== MATERIAL TO PROCESS ==

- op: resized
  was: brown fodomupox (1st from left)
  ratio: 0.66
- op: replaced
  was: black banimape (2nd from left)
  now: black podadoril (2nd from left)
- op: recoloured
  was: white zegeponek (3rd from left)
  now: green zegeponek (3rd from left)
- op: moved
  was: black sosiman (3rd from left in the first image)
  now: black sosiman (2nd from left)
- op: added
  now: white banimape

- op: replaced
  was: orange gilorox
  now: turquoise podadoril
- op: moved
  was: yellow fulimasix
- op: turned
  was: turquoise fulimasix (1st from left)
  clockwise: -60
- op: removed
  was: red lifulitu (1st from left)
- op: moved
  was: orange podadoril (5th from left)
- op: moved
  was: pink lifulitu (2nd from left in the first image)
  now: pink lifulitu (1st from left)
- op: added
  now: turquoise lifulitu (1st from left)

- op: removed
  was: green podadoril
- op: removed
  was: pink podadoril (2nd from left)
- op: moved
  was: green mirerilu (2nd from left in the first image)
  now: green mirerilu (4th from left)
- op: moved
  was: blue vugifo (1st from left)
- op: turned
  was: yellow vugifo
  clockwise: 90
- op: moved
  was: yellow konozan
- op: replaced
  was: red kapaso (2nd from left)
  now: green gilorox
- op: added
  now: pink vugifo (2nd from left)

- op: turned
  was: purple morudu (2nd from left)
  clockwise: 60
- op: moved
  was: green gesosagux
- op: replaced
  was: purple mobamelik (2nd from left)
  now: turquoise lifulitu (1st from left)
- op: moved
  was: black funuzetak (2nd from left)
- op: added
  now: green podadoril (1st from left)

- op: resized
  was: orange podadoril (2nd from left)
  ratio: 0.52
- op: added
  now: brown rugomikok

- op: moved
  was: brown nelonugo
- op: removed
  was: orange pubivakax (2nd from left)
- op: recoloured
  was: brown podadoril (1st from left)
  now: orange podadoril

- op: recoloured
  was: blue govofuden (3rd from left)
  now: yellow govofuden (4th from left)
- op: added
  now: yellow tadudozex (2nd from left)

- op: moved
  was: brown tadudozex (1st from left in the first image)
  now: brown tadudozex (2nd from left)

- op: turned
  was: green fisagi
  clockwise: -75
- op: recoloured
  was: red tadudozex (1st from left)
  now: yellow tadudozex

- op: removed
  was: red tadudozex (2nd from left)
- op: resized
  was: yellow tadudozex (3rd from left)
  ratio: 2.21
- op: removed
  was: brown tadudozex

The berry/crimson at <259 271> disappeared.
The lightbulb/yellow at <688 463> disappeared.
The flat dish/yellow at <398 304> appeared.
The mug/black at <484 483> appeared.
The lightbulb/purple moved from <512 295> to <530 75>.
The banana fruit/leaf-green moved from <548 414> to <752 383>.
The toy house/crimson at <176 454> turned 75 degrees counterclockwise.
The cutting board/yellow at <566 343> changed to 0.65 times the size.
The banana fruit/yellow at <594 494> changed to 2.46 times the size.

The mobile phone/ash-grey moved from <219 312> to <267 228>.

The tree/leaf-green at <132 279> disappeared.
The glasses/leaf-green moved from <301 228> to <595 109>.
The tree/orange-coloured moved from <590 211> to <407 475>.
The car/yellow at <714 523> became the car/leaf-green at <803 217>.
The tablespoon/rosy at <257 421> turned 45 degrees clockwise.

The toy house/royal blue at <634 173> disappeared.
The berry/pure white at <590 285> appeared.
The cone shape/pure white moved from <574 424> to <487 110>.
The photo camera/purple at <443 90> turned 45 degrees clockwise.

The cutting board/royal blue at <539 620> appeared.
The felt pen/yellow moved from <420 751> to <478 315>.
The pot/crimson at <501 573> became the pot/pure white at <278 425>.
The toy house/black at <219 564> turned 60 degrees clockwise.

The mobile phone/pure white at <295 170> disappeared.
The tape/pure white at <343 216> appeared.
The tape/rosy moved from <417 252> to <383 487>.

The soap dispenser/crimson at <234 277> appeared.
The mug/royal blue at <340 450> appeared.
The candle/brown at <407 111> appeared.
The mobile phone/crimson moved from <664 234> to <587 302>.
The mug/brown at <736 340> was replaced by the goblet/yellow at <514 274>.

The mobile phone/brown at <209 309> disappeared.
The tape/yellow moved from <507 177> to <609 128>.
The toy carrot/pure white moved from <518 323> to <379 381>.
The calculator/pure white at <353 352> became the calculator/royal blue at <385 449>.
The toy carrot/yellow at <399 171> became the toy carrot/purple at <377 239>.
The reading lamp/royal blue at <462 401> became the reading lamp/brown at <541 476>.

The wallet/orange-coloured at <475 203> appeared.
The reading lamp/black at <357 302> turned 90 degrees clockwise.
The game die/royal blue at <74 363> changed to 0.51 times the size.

===

**WHAT TO WORK ON:** Every record must be given again exactly as it was written.

**SOLUTION TO THIS PROBLEM:**
- op: resized
  was: brown fodomupox (1st from left)
  ratio: 0.66
- op: replaced
  was: black banimape (2nd from left)
  now: black podadoril (2nd from left)
- op: recoloured
  was: white zegeponek (3rd from left)
  now: green zegeponek (3rd from left)
- op: moved
  was: black sosiman (3rd from left in the first image)
  now: black sosiman (2nd from left)
- op: added
  now: white banimape

- op: replaced
  was: orange gilorox
  now: turquoise podadoril
- op: moved
  was: yellow fulimasix
- op: turned
  was: turquoise fulimasix (1st from left)
  clockwise: -60
- op: removed
  was: red lifulitu (1st from left)
- op: moved
  was: orange podadoril (5th from left)
- op: moved
  was: pink lifulitu (2nd from left in the first image)
  now: pink lifulitu (1st from left)
- op: added
  now: turquoise lifulitu (1st from left)

- op: removed
  was: green podadoril
- op: removed
  was: pink podadoril (2nd from left)
- op: moved
  was: green mirerilu (2nd from left in the first image)
  now: green mirerilu (4th from left)
- op: moved
  was: blue vugifo (1st from left)
- op: turned
  was: yellow vugifo
  clockwise: 90
- op: moved
  was: yellow konozan
- op: replaced
  was: red kapaso (2nd from left)
  now: green gilorox
- op: added
  now: pink vugifo (2nd from left)

- op: turned
  was: purple morudu (2nd from left)
  clockwise: 60
- op: moved
  was: green gesosagux
- op: replaced
  was: purple mobamelik (2nd from left)
  now: turquoise lifulitu (1st from left)
- op: moved
  was: black funuzetak (2nd from left)
- op: added
  now: green podadoril (1st from left)

- op: resized
  was: orange podadoril (2nd from left)
  ratio: 0.52
- op: added
  now: brown rugomikok

- op: moved
  was: brown nelonugo
- op: removed
  was: orange pubivakax (2nd from left)
- op: recoloured
  was: brown podadoril (1st from left)
  now: orange podadoril

- op: recoloured
  was: blue govofuden (3rd from left)
  now: yellow govofuden (4th from left)
- op: added
  now: yellow tadudozex (2nd from left)

- op: moved
  was: brown tadudozex (1st from left in the first image)
  now: brown tadudozex (2nd from left)

- op: turned
  was: green fisagi
  clockwise: -75
- op: recoloured
  was: red tadudozex (1st from left)
  now: yellow tadudozex

- op: removed
  was: red tadudozex (2nd from left)
- op: resized
  was: yellow tadudozex (3rd from left)
  ratio: 2.21
- op: removed
  was: brown tadudozex

The berry/crimson at <259 271> disappeared.
The lightbulb/yellow at <688 463> disappeared.
The flat dish/yellow at <398 304> appeared.
The mug/black at <484 483> appeared.
The lightbulb/purple moved from <512 295> to <530 75>.
The banana fruit/leaf-green moved from <548 414> to <752 383>.
The toy house/crimson at <176 454> turned 75 degrees counterclockwise.
The cutting board/yellow at <566 343> changed to 0.65 times the size.
The banana fruit/yellow at <594 494> changed to 2.46 times the size.

The mobile phone/ash-grey moved from <219 312> to <267 228>.

The tree/leaf-green at <132 279> disappeared.
The glasses/leaf-green moved from <301 228> to <595 109>.
The tree/orange-coloured moved from <590 211> to <407 475>.
The car/yellow at <714 523> became the car/leaf-green at <803 217>.
The tablespoon/rosy at <257 421> turned 45 degrees clockwise.

The toy house/royal blue at <634 173> disappeared.
The berry/pure white at <590 285> appeared.
The cone shape/pure white moved from <574 424> to <487 110>.
The photo camera/purple at <443 90> turned 45 degrees clockwise.

The cutting board/royal blue at <539 620> appeared.
The felt pen/yellow moved from <420 751> to <478 315>.
The pot/crimson at <501 573> became the pot/pure white at <278 425>.
The toy house/black at <219 564> turned 60 degrees clockwise.

The mobile phone/pure white at <295 170> disappeared.
The tape/pure white at <343 216> appeared.
The tape/rosy moved from <417 252> to <383 487>.

The soap dispenser/crimson at <234 277> appeared.
The mug/royal blue at <340 450> appeared.
The candle/brown at <407 111> appeared.
The mobile phone/crimson moved from <664 234> to <587 302>.
The mug/brown at <736 340> was replaced by the goblet/yellow at <514 274>.

The mobile phone/brown at <209 309> disappeared.
The tape/yellow moved from <507 177> to <609 128>.
The toy carrot/pure white moved from <518 323> to <379 381>.
The calculator/pure white at <353 352> became the calculator/royal blue at <385 449>.
The toy carrot/yellow at <399 171> became the toy carrot/purple at <377 239>.
The reading lamp/royal blue at <462 401> became the reading lamp/brown at <541 476>.

The wallet/orange-coloured at <475 203> appeared.
The reading lamp/black at <357 302> turned 90 degrees clockwise.
The game die/royal blue at <74 363> changed to 0.51 times the size.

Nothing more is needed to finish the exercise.